Your task
Keep the pictures out and restate every record exactly.

######

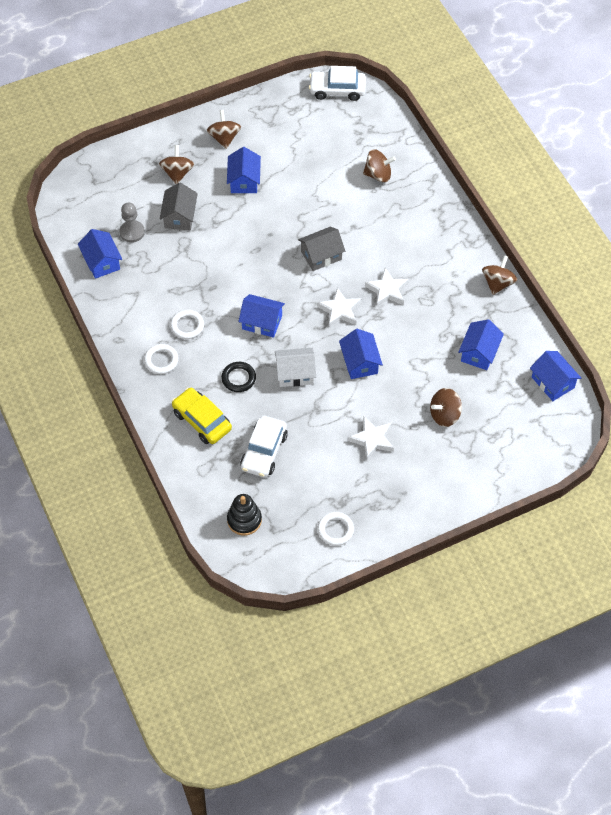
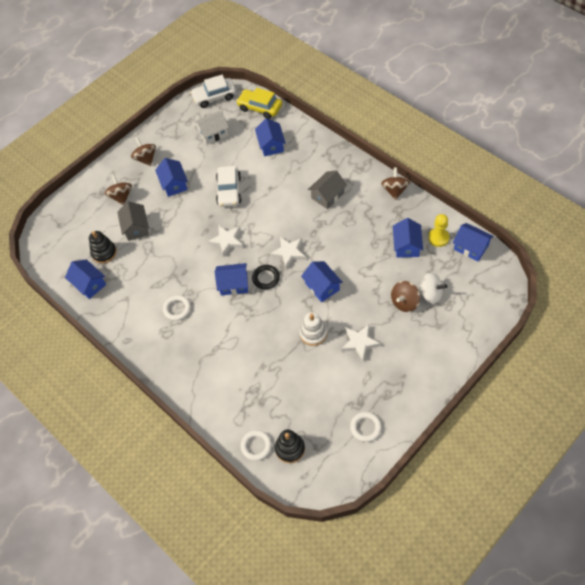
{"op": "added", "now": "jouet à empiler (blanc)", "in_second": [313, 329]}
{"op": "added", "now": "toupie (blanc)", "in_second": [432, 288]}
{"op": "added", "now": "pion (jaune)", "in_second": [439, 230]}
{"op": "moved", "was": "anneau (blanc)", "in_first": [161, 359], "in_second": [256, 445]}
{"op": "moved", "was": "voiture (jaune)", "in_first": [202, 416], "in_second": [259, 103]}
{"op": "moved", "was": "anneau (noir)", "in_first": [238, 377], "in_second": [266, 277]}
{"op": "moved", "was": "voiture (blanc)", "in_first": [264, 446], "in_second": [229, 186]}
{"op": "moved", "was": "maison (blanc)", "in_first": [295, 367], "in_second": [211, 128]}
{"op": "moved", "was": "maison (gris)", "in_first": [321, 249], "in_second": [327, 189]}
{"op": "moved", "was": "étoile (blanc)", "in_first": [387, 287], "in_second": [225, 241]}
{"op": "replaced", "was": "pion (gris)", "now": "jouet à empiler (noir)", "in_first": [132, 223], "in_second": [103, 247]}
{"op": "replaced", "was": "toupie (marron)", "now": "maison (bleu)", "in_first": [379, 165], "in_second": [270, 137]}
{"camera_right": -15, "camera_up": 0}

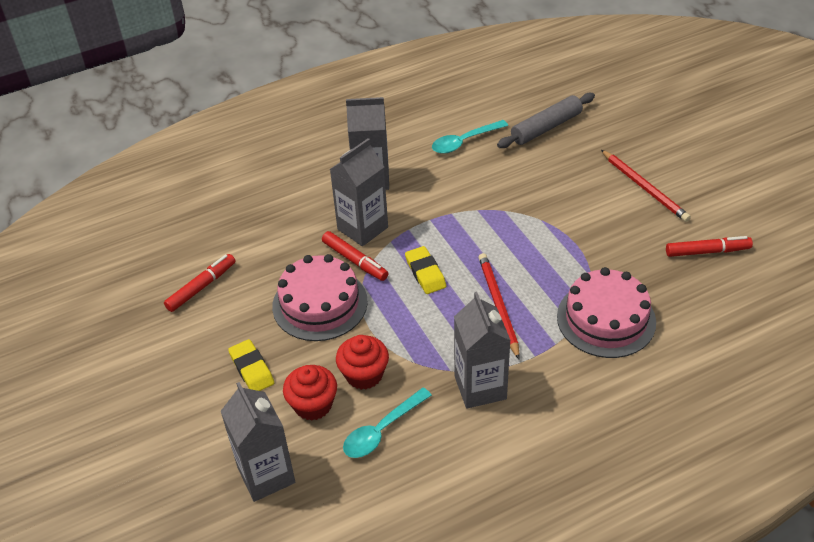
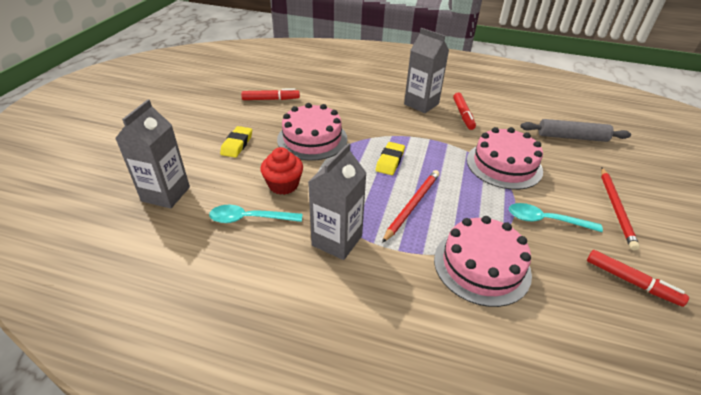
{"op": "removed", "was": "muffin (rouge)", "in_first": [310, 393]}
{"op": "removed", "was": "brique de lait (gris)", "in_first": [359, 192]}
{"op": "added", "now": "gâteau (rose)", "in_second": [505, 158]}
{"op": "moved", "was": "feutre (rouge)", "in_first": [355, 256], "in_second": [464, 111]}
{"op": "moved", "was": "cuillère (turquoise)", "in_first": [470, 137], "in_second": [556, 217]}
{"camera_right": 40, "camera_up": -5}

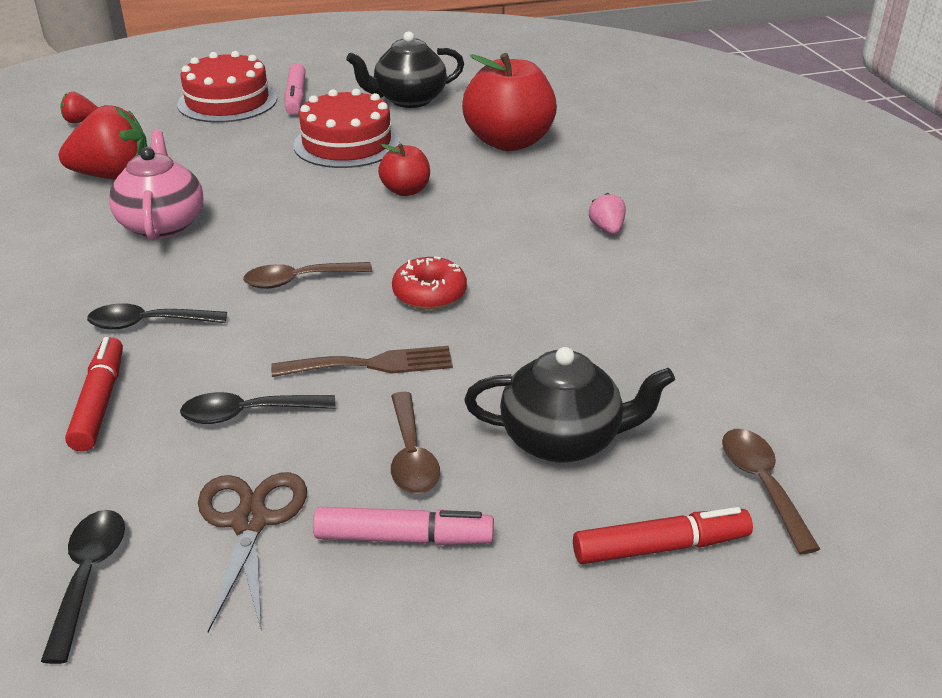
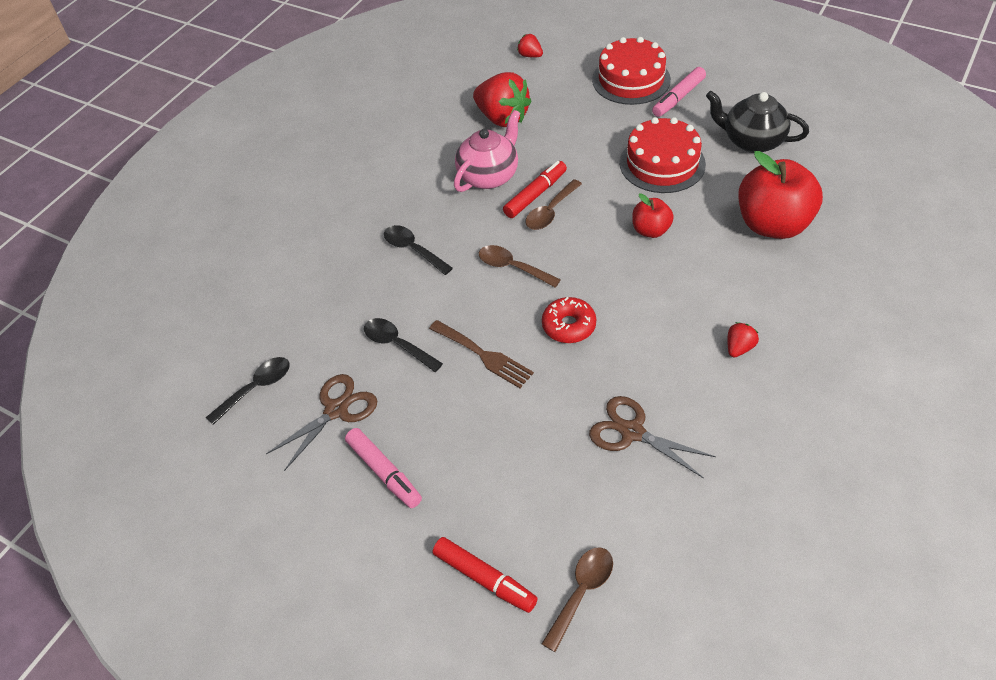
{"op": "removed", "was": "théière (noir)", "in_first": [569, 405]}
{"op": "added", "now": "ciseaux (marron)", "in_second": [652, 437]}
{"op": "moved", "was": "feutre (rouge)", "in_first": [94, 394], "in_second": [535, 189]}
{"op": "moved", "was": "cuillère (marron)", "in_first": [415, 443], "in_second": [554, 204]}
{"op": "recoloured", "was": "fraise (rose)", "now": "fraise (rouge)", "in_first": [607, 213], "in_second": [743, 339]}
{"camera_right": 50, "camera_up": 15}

######

Your response
{"op": "added", "now": "jouet à empiler (blanc)", "in_second": [313, 329]}
{"op": "added", "now": "toupie (blanc)", "in_second": [432, 288]}
{"op": "added", "now": "pion (jaune)", "in_second": [439, 230]}
{"op": "moved", "was": "anneau (blanc)", "in_first": [161, 359], "in_second": [256, 445]}
{"op": "moved", "was": "voiture (jaune)", "in_first": [202, 416], "in_second": [259, 103]}
{"op": "moved", "was": "anneau (noir)", "in_first": [238, 377], "in_second": [266, 277]}
{"op": "moved", "was": "voiture (blanc)", "in_first": [264, 446], "in_second": [229, 186]}
{"op": "moved", "was": "maison (blanc)", "in_first": [295, 367], "in_second": [211, 128]}
{"op": "moved", "was": "maison (gris)", "in_first": [321, 249], "in_second": [327, 189]}
{"op": "moved", "was": "étoile (blanc)", "in_first": [387, 287], "in_second": [225, 241]}
{"op": "replaced", "was": "pion (gris)", "now": "jouet à empiler (noir)", "in_first": [132, 223], "in_second": [103, 247]}
{"op": "replaced", "was": "toupie (marron)", "now": "maison (bleu)", "in_first": [379, 165], "in_second": [270, 137]}
{"camera_right": -15, "camera_up": 0}

{"op": "removed", "was": "muffin (rouge)", "in_first": [310, 393]}
{"op": "removed", "was": "brique de lait (gris)", "in_first": [359, 192]}
{"op": "added", "now": "gâteau (rose)", "in_second": [505, 158]}
{"op": "moved", "was": "feutre (rouge)", "in_first": [355, 256], "in_second": [464, 111]}
{"op": "moved", "was": "cuillère (turquoise)", "in_first": [470, 137], "in_second": [556, 217]}
{"camera_right": 40, "camera_up": -5}

{"op": "removed", "was": "théière (noir)", "in_first": [569, 405]}
{"op": "added", "now": "ciseaux (marron)", "in_second": [652, 437]}
{"op": "moved", "was": "feutre (rouge)", "in_first": [94, 394], "in_second": [535, 189]}
{"op": "moved", "was": "cuillère (marron)", "in_first": [415, 443], "in_second": [554, 204]}
{"op": "recoloured", "was": "fraise (rose)", "now": "fraise (rouge)", "in_first": [607, 213], "in_second": [743, 339]}
{"camera_right": 50, "camera_up": 15}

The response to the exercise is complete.